Give the entries again exactly, every one of them.

**Stored items**
= = = = = = =
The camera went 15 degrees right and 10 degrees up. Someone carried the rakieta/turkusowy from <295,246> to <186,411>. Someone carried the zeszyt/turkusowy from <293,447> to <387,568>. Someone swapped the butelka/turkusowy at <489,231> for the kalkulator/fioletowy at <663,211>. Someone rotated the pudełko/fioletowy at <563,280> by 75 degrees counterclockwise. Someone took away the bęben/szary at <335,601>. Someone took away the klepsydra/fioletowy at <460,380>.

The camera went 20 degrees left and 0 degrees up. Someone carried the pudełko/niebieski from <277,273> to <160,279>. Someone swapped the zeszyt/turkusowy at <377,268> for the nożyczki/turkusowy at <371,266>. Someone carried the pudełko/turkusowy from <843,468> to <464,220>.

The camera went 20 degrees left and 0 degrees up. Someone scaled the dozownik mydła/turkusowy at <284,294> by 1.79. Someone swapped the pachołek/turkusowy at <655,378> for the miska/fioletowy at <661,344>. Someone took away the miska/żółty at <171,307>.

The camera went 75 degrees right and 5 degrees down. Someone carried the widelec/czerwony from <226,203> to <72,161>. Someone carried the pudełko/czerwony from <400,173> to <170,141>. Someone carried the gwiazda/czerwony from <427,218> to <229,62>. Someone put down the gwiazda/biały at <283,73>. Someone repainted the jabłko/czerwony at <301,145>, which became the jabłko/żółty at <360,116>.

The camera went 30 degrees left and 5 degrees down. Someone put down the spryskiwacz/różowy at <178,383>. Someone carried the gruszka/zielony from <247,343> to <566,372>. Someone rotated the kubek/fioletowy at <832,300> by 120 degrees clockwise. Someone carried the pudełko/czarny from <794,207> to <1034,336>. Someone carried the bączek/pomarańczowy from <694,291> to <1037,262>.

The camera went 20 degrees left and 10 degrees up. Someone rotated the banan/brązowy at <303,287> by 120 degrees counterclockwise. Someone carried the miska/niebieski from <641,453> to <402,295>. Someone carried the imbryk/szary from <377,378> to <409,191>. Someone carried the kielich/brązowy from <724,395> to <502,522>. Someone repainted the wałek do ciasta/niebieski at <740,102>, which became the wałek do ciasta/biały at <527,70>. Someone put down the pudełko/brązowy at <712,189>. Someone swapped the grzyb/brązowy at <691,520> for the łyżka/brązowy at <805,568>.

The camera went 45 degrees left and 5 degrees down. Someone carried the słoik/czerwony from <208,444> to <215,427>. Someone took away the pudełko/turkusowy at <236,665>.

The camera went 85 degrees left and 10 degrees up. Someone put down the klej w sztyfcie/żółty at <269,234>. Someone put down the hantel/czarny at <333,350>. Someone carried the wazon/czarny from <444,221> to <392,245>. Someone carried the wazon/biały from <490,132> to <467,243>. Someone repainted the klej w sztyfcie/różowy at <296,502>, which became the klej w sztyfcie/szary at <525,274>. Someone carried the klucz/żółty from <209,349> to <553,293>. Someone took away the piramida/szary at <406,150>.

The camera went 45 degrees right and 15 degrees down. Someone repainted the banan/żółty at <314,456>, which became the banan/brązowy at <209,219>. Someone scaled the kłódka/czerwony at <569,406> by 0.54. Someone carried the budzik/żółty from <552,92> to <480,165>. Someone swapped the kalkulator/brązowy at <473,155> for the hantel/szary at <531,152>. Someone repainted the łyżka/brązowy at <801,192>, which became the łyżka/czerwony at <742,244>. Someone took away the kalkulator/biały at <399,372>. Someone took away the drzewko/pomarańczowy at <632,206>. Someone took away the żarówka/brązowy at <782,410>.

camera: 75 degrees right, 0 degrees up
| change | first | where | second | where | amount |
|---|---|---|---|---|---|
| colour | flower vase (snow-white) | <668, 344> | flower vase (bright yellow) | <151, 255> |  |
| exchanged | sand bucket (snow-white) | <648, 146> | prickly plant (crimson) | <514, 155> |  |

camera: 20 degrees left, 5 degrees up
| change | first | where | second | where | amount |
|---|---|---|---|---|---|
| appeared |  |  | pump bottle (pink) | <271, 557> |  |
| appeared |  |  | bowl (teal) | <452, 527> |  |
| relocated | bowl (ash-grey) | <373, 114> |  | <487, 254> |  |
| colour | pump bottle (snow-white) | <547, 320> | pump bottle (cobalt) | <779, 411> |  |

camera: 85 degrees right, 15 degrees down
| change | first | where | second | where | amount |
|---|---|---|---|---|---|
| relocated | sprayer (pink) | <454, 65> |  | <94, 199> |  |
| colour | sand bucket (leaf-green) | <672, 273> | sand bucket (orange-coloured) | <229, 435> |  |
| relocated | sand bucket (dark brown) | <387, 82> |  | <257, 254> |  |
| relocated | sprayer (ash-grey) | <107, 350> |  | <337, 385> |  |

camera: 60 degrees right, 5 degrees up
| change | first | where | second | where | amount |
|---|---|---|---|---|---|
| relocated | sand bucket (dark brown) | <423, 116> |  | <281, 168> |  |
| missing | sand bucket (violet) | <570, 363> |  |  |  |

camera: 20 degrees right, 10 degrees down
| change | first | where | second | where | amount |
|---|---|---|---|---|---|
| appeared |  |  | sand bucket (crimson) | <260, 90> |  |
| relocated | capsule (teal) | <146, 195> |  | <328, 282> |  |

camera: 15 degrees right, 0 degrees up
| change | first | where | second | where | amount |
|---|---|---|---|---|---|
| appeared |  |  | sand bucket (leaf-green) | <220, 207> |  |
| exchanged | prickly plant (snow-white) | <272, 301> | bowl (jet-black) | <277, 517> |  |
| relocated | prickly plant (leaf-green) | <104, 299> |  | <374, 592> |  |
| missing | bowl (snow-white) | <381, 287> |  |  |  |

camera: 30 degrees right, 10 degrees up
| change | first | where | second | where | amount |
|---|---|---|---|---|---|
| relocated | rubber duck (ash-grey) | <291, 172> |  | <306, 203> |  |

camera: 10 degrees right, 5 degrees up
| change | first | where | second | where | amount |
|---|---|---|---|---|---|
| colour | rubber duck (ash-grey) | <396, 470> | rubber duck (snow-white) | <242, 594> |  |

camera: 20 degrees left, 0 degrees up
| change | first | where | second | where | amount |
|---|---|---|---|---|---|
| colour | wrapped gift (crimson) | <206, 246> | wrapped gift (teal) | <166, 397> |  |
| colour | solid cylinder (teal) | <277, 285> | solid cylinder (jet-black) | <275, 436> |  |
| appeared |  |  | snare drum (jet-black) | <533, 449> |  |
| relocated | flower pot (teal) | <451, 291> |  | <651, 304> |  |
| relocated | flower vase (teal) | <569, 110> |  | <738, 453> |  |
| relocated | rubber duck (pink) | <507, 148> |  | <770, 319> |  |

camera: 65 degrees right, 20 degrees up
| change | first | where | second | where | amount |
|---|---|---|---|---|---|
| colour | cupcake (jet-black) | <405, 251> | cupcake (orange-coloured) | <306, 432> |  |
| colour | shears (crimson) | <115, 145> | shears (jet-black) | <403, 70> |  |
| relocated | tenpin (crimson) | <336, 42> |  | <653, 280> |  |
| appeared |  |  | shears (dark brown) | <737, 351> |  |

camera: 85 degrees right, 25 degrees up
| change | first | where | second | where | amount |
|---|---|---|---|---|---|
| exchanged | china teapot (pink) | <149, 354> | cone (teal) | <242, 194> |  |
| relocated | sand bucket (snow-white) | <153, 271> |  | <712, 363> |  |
= = = = = = =
**ANSWER TO THIS TASK**
The camera went 15 degrees right and 10 degrees up. Someone carried the rakieta/turkusowy from <295,246> to <186,411>. Someone carried the zeszyt/turkusowy from <293,447> to <387,568>. Someone swapped the butelka/turkusowy at <489,231> for the kalkulator/fioletowy at <663,211>. Someone rotated the pudełko/fioletowy at <563,280> by 75 degrees counterclockwise. Someone took away the bęben/szary at <335,601>. Someone took away the klepsydra/fioletowy at <460,380>.

The camera went 20 degrees left and 0 degrees up. Someone carried the pudełko/niebieski from <277,273> to <160,279>. Someone swapped the zeszyt/turkusowy at <377,268> for the nożyczki/turkusowy at <371,266>. Someone carried the pudełko/turkusowy from <843,468> to <464,220>.

The camera went 20 degrees left and 0 degrees up. Someone scaled the dozownik mydła/turkusowy at <284,294> by 1.79. Someone swapped the pachołek/turkusowy at <655,378> for the miska/fioletowy at <661,344>. Someone took away the miska/żółty at <171,307>.

The camera went 75 degrees right and 5 degrees down. Someone carried the widelec/czerwony from <226,203> to <72,161>. Someone carried the pudełko/czerwony from <400,173> to <170,141>. Someone carried the gwiazda/czerwony from <427,218> to <229,62>. Someone put down the gwiazda/biały at <283,73>. Someone repainted the jabłko/czerwony at <301,145>, which became the jabłko/żółty at <360,116>.

The camera went 30 degrees left and 5 degrees down. Someone put down the spryskiwacz/różowy at <178,383>. Someone carried the gruszka/zielony from <247,343> to <566,372>. Someone rotated the kubek/fioletowy at <832,300> by 120 degrees clockwise. Someone carried the pudełko/czarny from <794,207> to <1034,336>. Someone carried the bączek/pomarańczowy from <694,291> to <1037,262>.

The camera went 20 degrees left and 10 degrees up. Someone rotated the banan/brązowy at <303,287> by 120 degrees counterclockwise. Someone carried the miska/niebieski from <641,453> to <402,295>. Someone carried the imbryk/szary from <377,378> to <409,191>. Someone carried the kielich/brązowy from <724,395> to <502,522>. Someone repainted the wałek do ciasta/niebieski at <740,102>, which became the wałek do ciasta/biały at <527,70>. Someone put down the pudełko/brązowy at <712,189>. Someone swapped the grzyb/brązowy at <691,520> for the łyżka/brązowy at <805,568>.

The camera went 45 degrees left and 5 degrees down. Someone carried the słoik/czerwony from <208,444> to <215,427>. Someone took away the pudełko/turkusowy at <236,665>.

The camera went 85 degrees left and 10 degrees up. Someone put down the klej w sztyfcie/żółty at <269,234>. Someone put down the hantel/czarny at <333,350>. Someone carried the wazon/czarny from <444,221> to <392,245>. Someone carried the wazon/biały from <490,132> to <467,243>. Someone repainted the klej w sztyfcie/różowy at <296,502>, which became the klej w sztyfcie/szary at <525,274>. Someone carried the klucz/żółty from <209,349> to <553,293>. Someone took away the piramida/szary at <406,150>.

The camera went 45 degrees right and 15 degrees down. Someone repainted the banan/żółty at <314,456>, which became the banan/brązowy at <209,219>. Someone scaled the kłódka/czerwony at <569,406> by 0.54. Someone carried the budzik/żółty from <552,92> to <480,165>. Someone swapped the kalkulator/brązowy at <473,155> for the hantel/szary at <531,152>. Someone repainted the łyżka/brązowy at <801,192>, which became the łyżka/czerwony at <742,244>. Someone took away the kalkulator/biały at <399,372>. Someone took away the drzewko/pomarańczowy at <632,206>. Someone took away the żarówka/brązowy at <782,410>.

camera: 75 degrees right, 0 degrees up
| change | first | where | second | where | amount |
|---|---|---|---|---|---|
| colour | flower vase (snow-white) | <668, 344> | flower vase (bright yellow) | <151, 255> |  |
| exchanged | sand bucket (snow-white) | <648, 146> | prickly plant (crimson) | <514, 155> |  |

camera: 20 degrees left, 5 degrees up
| change | first | where | second | where | amount |
|---|---|---|---|---|---|
| appeared |  |  | pump bottle (pink) | <271, 557> |  |
| appeared |  |  | bowl (teal) | <452, 527> |  |
| relocated | bowl (ash-grey) | <373, 114> |  | <487, 254> |  |
| colour | pump bottle (snow-white) | <547, 320> | pump bottle (cobalt) | <779, 411> |  |

camera: 85 degrees right, 15 degrees down
| change | first | where | second | where | amount |
|---|---|---|---|---|---|
| relocated | sprayer (pink) | <454, 65> |  | <94, 199> |  |
| colour | sand bucket (leaf-green) | <672, 273> | sand bucket (orange-coloured) | <229, 435> |  |
| relocated | sand bucket (dark brown) | <387, 82> |  | <257, 254> |  |
| relocated | sprayer (ash-grey) | <107, 350> |  | <337, 385> |  |

camera: 60 degrees right, 5 degrees up
| change | first | where | second | where | amount |
|---|---|---|---|---|---|
| relocated | sand bucket (dark brown) | <423, 116> |  | <281, 168> |  |
| missing | sand bucket (violet) | <570, 363> |  |  |  |

camera: 20 degrees right, 10 degrees down
| change | first | where | second | where | amount |
|---|---|---|---|---|---|
| appeared |  |  | sand bucket (crimson) | <260, 90> |  |
| relocated | capsule (teal) | <146, 195> |  | <328, 282> |  |

camera: 15 degrees right, 0 degrees up
| change | first | where | second | where | amount |
|---|---|---|---|---|---|
| appeared |  |  | sand bucket (leaf-green) | <220, 207> |  |
| exchanged | prickly plant (snow-white) | <272, 301> | bowl (jet-black) | <277, 517> |  |
| relocated | prickly plant (leaf-green) | <104, 299> |  | <374, 592> |  |
| missing | bowl (snow-white) | <381, 287> |  |  |  |

camera: 30 degrees right, 10 degrees up
| change | first | where | second | where | amount |
|---|---|---|---|---|---|
| relocated | rubber duck (ash-grey) | <291, 172> |  | <306, 203> |  |

camera: 10 degrees right, 5 degrees up
| change | first | where | second | where | amount |
|---|---|---|---|---|---|
| colour | rubber duck (ash-grey) | <396, 470> | rubber duck (snow-white) | <242, 594> |  |

camera: 20 degrees left, 0 degrees up
| change | first | where | second | where | amount |
|---|---|---|---|---|---|
| colour | wrapped gift (crimson) | <206, 246> | wrapped gift (teal) | <166, 397> |  |
| colour | solid cylinder (teal) | <277, 285> | solid cylinder (jet-black) | <275, 436> |  |
| appeared |  |  | snare drum (jet-black) | <533, 449> |  |
| relocated | flower pot (teal) | <451, 291> |  | <651, 304> |  |
| relocated | flower vase (teal) | <569, 110> |  | <738, 453> |  |
| relocated | rubber duck (pink) | <507, 148> |  | <770, 319> |  |

camera: 65 degrees right, 20 degrees up
| change | first | where | second | where | amount |
|---|---|---|---|---|---|
| colour | cupcake (jet-black) | <405, 251> | cupcake (orange-coloured) | <306, 432> |  |
| colour | shears (crimson) | <115, 145> | shears (jet-black) | <403, 70> |  |
| relocated | tenpin (crimson) | <336, 42> |  | <653, 280> |  |
| appeared |  |  | shears (dark brown) | <737, 351> |  |

camera: 85 degrees right, 25 degrees up
| change | first | where | second | where | amount |
|---|---|---|---|---|---|
| exchanged | china teapot (pink) | <149, 354> | cone (teal) | <242, 194> |  |
| relocated | sand bucket (snow-white) | <153, 271> |  | <712, 363> |  |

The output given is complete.